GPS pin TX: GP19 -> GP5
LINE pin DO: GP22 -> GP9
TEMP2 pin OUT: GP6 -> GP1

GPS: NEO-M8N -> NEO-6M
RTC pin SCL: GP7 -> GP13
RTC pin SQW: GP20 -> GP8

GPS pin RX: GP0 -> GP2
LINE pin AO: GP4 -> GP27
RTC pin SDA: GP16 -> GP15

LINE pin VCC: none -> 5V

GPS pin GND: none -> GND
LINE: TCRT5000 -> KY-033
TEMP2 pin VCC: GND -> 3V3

........

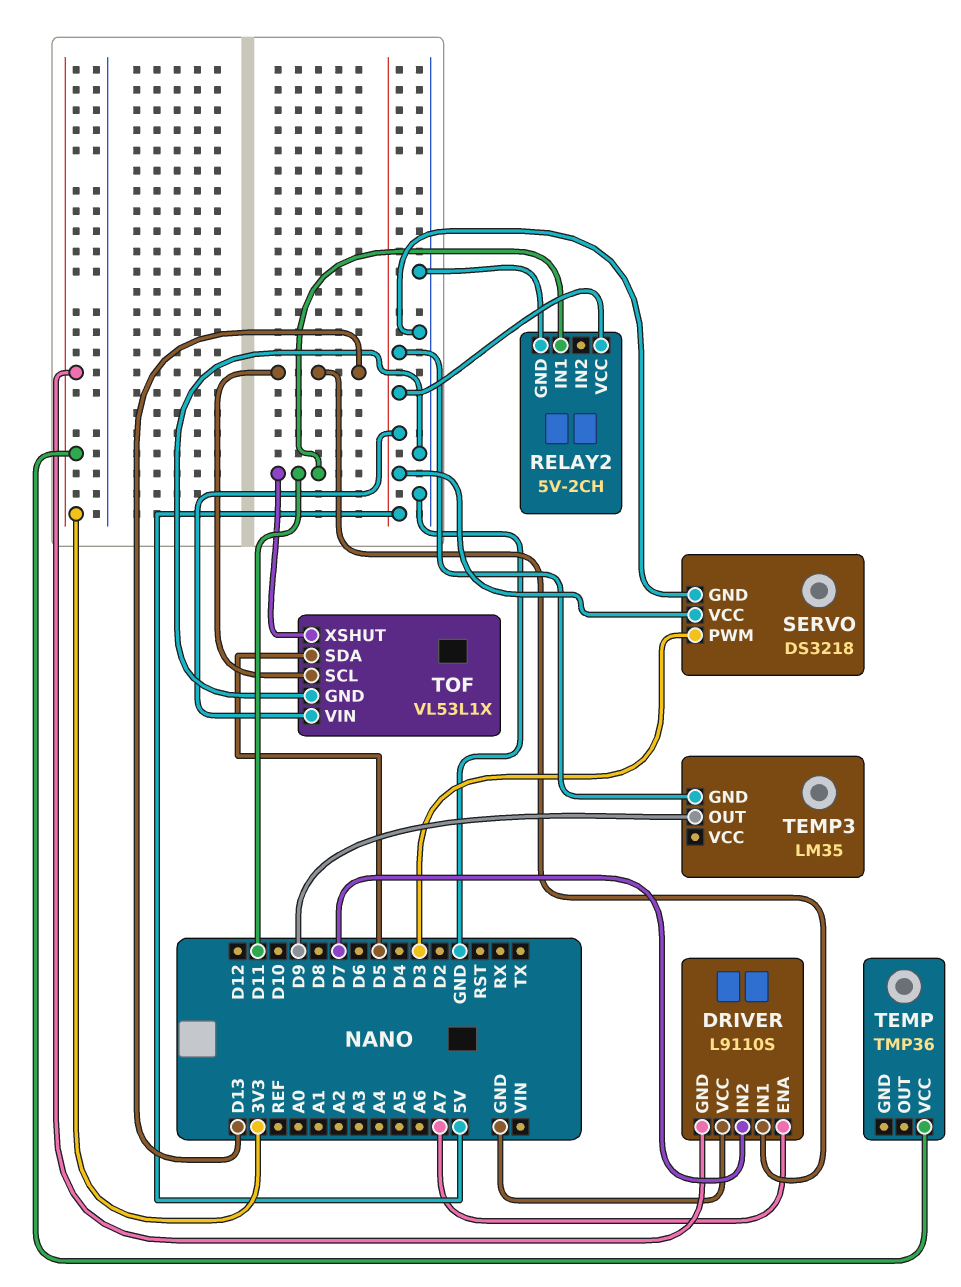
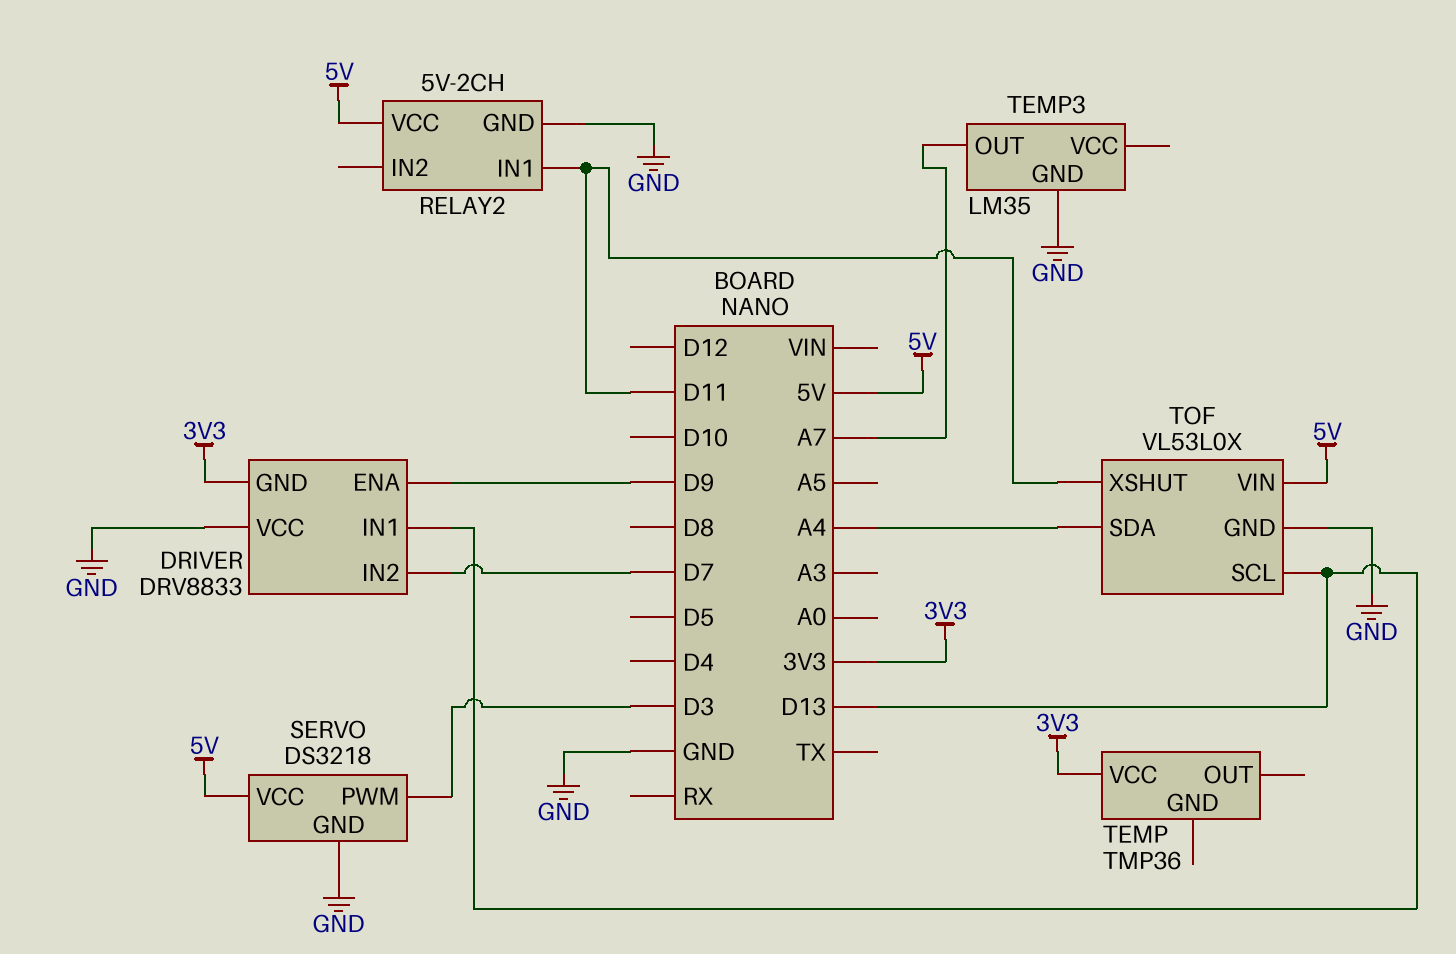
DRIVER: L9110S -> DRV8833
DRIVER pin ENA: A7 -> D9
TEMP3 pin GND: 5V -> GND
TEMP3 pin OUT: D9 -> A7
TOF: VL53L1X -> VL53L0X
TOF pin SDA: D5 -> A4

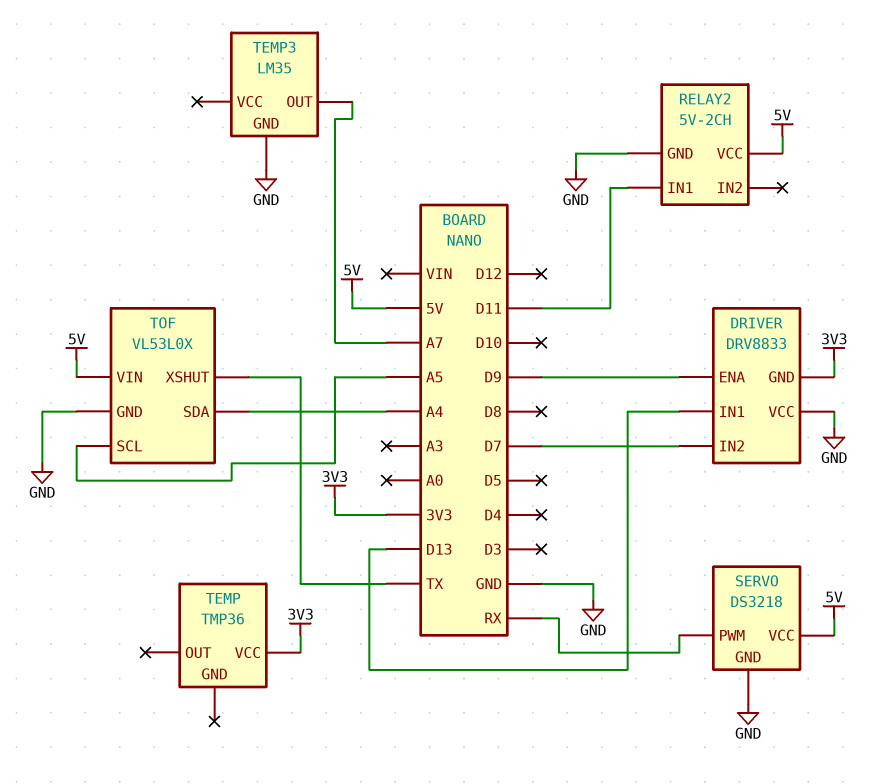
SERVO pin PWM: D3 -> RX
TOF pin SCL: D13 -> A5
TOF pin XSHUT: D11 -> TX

........

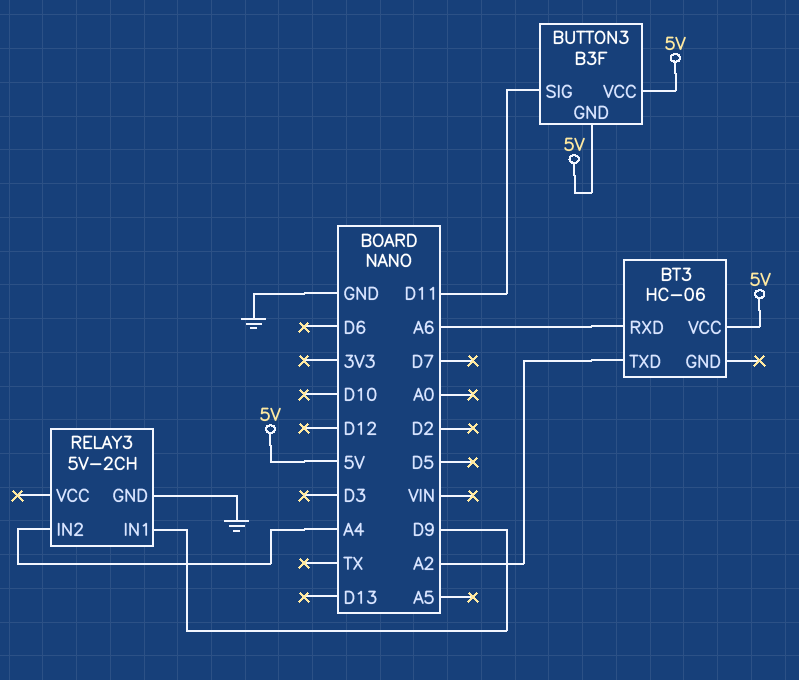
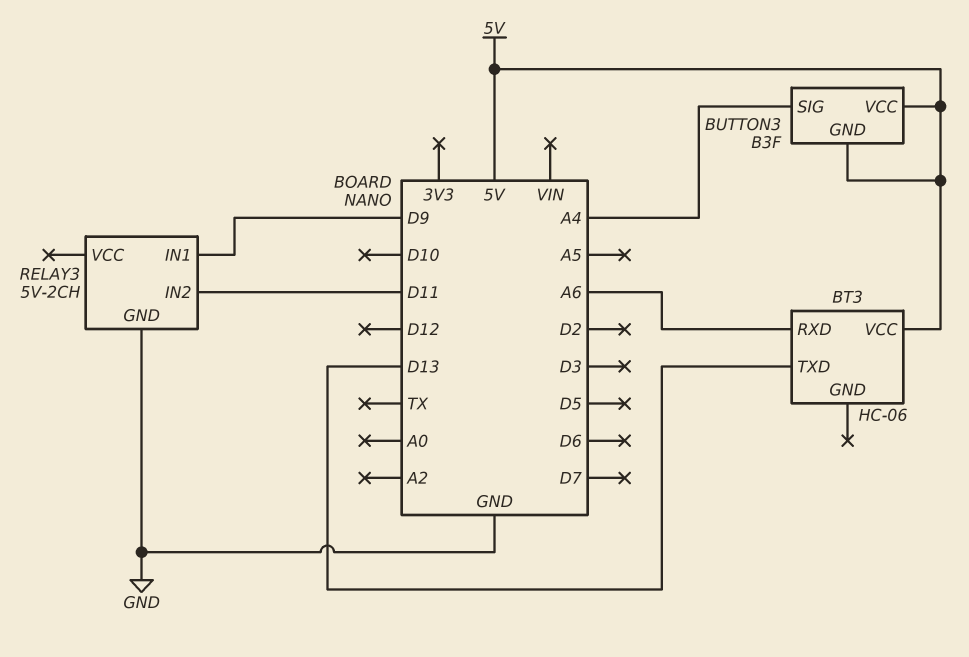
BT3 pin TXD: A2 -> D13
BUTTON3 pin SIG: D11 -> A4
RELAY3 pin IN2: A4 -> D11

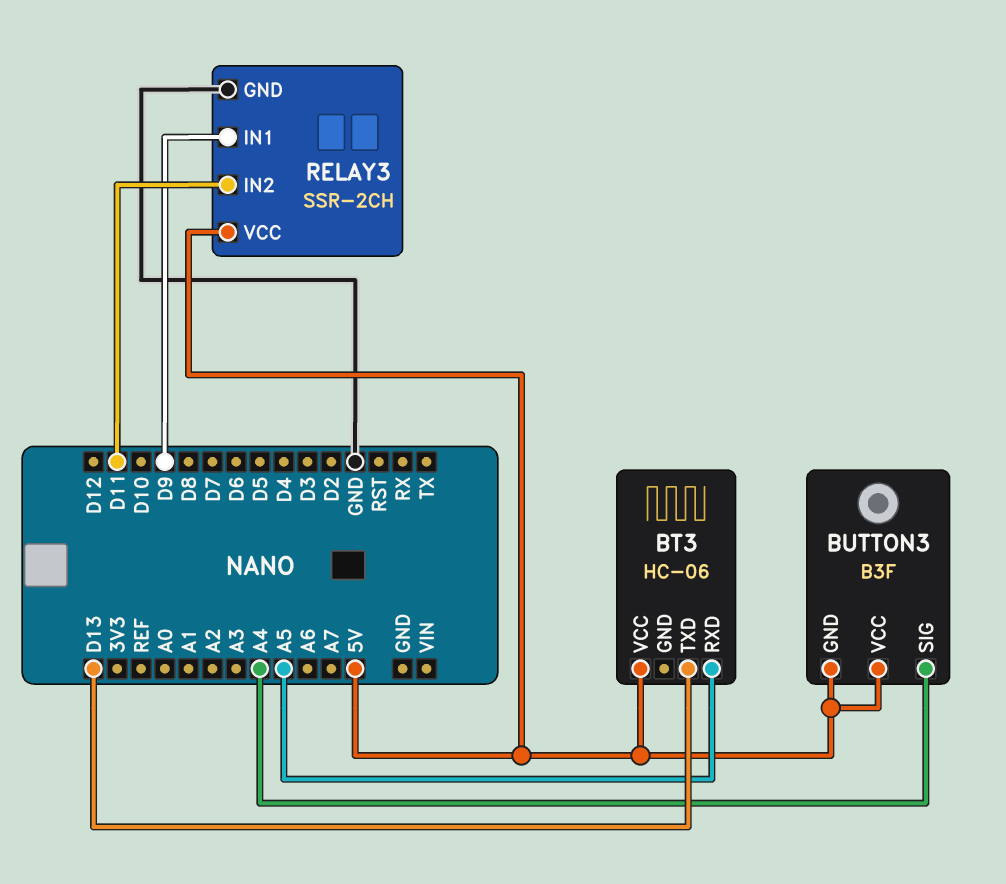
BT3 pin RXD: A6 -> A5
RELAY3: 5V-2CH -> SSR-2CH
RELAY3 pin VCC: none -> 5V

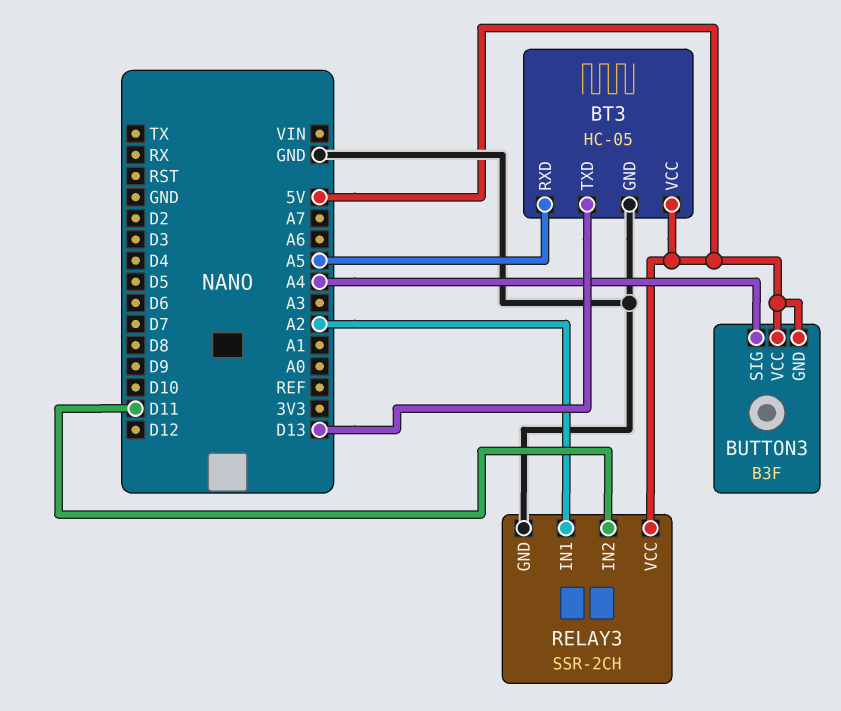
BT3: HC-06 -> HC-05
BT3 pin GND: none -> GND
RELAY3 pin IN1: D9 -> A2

........

| WORK TASK |
What is the number of lines in the records that contain the string "none"? Give only that number.

| EXERCISE RESULT |
4